# Work instruction:
Given the listing below, write out exactly the lines starting with the line that has "duck (no. 3" and going on through the line that has "glasses (no. 2", both kept.

········

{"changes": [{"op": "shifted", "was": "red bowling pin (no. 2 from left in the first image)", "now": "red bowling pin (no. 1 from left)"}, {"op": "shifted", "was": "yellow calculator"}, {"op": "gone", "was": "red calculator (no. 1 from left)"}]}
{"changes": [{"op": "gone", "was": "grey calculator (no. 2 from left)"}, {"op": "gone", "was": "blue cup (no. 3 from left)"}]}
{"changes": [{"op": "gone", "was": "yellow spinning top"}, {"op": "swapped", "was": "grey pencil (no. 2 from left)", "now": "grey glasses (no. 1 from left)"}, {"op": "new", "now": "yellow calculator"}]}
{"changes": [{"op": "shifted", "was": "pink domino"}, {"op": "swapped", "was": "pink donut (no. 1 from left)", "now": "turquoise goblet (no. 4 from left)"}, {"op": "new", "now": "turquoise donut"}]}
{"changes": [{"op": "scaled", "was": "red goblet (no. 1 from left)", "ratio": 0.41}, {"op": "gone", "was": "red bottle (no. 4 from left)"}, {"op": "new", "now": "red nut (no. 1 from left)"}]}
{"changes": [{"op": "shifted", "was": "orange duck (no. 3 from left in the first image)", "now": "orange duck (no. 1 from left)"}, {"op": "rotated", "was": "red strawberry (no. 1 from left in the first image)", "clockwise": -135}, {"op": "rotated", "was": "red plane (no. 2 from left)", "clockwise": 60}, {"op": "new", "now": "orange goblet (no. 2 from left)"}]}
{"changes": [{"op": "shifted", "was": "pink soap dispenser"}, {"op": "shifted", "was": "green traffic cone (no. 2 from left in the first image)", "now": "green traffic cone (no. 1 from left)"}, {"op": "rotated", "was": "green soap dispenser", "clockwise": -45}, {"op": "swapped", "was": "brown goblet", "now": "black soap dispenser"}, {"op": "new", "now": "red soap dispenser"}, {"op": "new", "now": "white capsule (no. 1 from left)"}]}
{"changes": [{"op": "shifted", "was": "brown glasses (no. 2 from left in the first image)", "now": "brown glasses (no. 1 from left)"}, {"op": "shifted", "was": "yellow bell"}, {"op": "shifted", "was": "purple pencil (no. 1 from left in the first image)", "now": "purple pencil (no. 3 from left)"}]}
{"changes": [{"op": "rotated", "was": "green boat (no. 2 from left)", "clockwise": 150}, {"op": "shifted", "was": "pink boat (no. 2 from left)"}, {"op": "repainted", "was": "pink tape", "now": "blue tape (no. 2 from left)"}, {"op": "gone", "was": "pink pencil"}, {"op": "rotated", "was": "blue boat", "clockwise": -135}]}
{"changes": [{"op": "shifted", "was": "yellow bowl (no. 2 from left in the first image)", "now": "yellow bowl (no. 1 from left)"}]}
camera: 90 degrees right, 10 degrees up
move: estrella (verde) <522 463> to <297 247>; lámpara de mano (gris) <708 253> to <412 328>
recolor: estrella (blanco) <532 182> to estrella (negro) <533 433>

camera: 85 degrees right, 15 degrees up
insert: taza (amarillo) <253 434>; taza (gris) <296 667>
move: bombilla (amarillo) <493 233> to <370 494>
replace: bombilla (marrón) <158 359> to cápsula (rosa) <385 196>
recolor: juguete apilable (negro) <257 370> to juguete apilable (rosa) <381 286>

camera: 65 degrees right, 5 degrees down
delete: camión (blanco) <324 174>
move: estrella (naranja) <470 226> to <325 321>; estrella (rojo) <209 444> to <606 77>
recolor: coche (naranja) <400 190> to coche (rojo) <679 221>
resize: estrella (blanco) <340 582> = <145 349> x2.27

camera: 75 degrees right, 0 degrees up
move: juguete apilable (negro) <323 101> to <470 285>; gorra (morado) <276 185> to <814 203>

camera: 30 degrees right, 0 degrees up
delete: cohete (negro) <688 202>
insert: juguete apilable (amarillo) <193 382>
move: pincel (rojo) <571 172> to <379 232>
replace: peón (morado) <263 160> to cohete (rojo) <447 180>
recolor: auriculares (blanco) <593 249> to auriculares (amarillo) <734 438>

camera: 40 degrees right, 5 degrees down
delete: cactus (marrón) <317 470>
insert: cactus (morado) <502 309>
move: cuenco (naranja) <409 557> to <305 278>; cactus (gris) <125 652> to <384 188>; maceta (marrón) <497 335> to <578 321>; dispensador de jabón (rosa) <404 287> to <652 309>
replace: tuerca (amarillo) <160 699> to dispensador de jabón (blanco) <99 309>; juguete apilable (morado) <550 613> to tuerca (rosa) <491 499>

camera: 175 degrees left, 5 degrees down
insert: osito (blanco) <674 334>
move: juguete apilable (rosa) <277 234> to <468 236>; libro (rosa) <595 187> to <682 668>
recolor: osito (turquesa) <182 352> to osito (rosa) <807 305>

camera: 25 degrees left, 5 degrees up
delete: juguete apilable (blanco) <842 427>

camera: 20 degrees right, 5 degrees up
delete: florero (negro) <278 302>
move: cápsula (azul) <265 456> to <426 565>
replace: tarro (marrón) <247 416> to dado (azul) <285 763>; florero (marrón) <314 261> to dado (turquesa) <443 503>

········

# Reply to the exercise:
{"changes": [{"op": "shifted", "was": "orange duck (no. 3 from left in the first image)", "now": "orange duck (no. 1 from left)"}, {"op": "rotated", "was": "red strawberry (no. 1 from left in the first image)", "clockwise": -135}, {"op": "rotated", "was": "red plane (no. 2 from left)", "clockwise": 60}, {"op": "new", "now": "orange goblet (no. 2 from left)"}]}
{"changes": [{"op": "shifted", "was": "pink soap dispenser"}, {"op": "shifted", "was": "green traffic cone (no. 2 from left in the first image)", "now": "green traffic cone (no. 1 from left)"}, {"op": "rotated", "was": "green soap dispenser", "clockwise": -45}, {"op": "swapped", "was": "brown goblet", "now": "black soap dispenser"}, {"op": "new", "now": "red soap dispenser"}, {"op": "new", "now": "white capsule (no. 1 from left)"}]}
{"changes": [{"op": "shifted", "was": "brown glasses (no. 2 from left in the first image)", "now": "brown glasses (no. 1 from left)"}, {"op": "shifted", "was": "yellow bell"}, {"op": "shifted", "was": "purple pencil (no. 1 from left in the first image)", "now": "purple pencil (no. 3 from left)"}]}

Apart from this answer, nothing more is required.